(Saved data entries)
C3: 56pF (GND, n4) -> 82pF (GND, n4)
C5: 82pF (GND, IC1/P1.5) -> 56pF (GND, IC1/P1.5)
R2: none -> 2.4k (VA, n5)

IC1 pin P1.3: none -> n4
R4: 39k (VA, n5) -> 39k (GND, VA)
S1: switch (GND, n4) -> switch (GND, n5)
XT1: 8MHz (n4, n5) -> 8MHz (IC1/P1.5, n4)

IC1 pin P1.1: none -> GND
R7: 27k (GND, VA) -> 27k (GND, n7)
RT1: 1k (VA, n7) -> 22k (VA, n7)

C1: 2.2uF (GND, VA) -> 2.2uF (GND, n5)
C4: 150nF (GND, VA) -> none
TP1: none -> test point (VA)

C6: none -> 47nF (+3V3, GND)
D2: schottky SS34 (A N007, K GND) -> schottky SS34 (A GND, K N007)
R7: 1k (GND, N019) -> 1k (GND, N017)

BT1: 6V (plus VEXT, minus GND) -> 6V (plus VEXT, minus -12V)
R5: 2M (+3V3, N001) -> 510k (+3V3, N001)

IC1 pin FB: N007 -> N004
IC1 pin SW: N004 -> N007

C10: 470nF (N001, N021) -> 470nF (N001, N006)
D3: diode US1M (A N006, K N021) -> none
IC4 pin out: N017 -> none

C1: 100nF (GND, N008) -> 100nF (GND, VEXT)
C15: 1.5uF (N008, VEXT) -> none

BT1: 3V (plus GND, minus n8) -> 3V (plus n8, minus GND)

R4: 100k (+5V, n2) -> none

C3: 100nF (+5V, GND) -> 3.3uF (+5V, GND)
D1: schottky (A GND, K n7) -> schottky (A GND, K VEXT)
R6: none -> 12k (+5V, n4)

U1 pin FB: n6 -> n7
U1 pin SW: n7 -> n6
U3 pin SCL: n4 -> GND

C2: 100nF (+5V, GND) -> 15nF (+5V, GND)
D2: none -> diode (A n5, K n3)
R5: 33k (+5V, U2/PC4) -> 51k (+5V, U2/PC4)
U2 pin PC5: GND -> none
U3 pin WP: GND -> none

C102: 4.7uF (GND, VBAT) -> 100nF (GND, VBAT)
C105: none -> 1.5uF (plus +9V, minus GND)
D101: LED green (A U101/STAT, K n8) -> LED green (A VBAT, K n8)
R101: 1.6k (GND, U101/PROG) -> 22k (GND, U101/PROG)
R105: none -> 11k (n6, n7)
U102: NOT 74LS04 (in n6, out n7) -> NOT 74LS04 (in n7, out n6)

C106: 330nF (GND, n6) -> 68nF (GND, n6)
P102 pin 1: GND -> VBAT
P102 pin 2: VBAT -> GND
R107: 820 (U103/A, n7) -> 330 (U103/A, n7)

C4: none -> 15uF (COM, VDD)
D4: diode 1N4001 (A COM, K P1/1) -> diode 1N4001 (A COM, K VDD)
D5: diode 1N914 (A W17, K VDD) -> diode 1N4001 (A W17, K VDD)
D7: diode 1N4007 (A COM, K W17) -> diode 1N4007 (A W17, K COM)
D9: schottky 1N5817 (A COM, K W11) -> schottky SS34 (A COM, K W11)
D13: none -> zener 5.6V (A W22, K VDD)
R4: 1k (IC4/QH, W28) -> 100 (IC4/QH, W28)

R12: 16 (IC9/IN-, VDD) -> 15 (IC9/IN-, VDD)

■ GOAL OF THE EXERCISE: Repeat all of the records verbatim, leaving nothing out.

■ WRITTEN SOLUTION:
C3: 56pF (GND, n4) -> 82pF (GND, n4)
C5: 82pF (GND, IC1/P1.5) -> 56pF (GND, IC1/P1.5)
R2: none -> 2.4k (VA, n5)

IC1 pin P1.3: none -> n4
R4: 39k (VA, n5) -> 39k (GND, VA)
S1: switch (GND, n4) -> switch (GND, n5)
XT1: 8MHz (n4, n5) -> 8MHz (IC1/P1.5, n4)

IC1 pin P1.1: none -> GND
R7: 27k (GND, VA) -> 27k (GND, n7)
RT1: 1k (VA, n7) -> 22k (VA, n7)

C1: 2.2uF (GND, VA) -> 2.2uF (GND, n5)
C4: 150nF (GND, VA) -> none
TP1: none -> test point (VA)

C6: none -> 47nF (+3V3, GND)
D2: schottky SS34 (A N007, K GND) -> schottky SS34 (A GND, K N007)
R7: 1k (GND, N019) -> 1k (GND, N017)

BT1: 6V (plus VEXT, minus GND) -> 6V (plus VEXT, minus -12V)
R5: 2M (+3V3, N001) -> 510k (+3V3, N001)

IC1 pin FB: N007 -> N004
IC1 pin SW: N004 -> N007

C10: 470nF (N001, N021) -> 470nF (N001, N006)
D3: diode US1M (A N006, K N021) -> none
IC4 pin out: N017 -> none

C1: 100nF (GND, N008) -> 100nF (GND, VEXT)
C15: 1.5uF (N008, VEXT) -> none

BT1: 3V (plus GND, minus n8) -> 3V (plus n8, minus GND)

R4: 100k (+5V, n2) -> none

C3: 100nF (+5V, GND) -> 3.3uF (+5V, GND)
D1: schottky (A GND, K n7) -> schottky (A GND, K VEXT)
R6: none -> 12k (+5V, n4)

U1 pin FB: n6 -> n7
U1 pin SW: n7 -> n6
U3 pin SCL: n4 -> GND

C2: 100nF (+5V, GND) -> 15nF (+5V, GND)
D2: none -> diode (A n5, K n3)
R5: 33k (+5V, U2/PC4) -> 51k (+5V, U2/PC4)
U2 pin PC5: GND -> none
U3 pin WP: GND -> none

C102: 4.7uF (GND, VBAT) -> 100nF (GND, VBAT)
C105: none -> 1.5uF (plus +9V, minus GND)
D101: LED green (A U101/STAT, K n8) -> LED green (A VBAT, K n8)
R101: 1.6k (GND, U101/PROG) -> 22k (GND, U101/PROG)
R105: none -> 11k (n6, n7)
U102: NOT 74LS04 (in n6, out n7) -> NOT 74LS04 (in n7, out n6)

C106: 330nF (GND, n6) -> 68nF (GND, n6)
P102 pin 1: GND -> VBAT
P102 pin 2: VBAT -> GND
R107: 820 (U103/A, n7) -> 330 (U103/A, n7)

C4: none -> 15uF (COM, VDD)
D4: diode 1N4001 (A COM, K P1/1) -> diode 1N4001 (A COM, K VDD)
D5: diode 1N914 (A W17, K VDD) -> diode 1N4001 (A W17, K VDD)
D7: diode 1N4007 (A COM, K W17) -> diode 1N4007 (A W17, K COM)
D9: schottky 1N5817 (A COM, K W11) -> schottky SS34 (A COM, K W11)
D13: none -> zener 5.6V (A W22, K VDD)
R4: 1k (IC4/QH, W28) -> 100 (IC4/QH, W28)

R12: 16 (IC9/IN-, VDD) -> 15 (IC9/IN-, VDD)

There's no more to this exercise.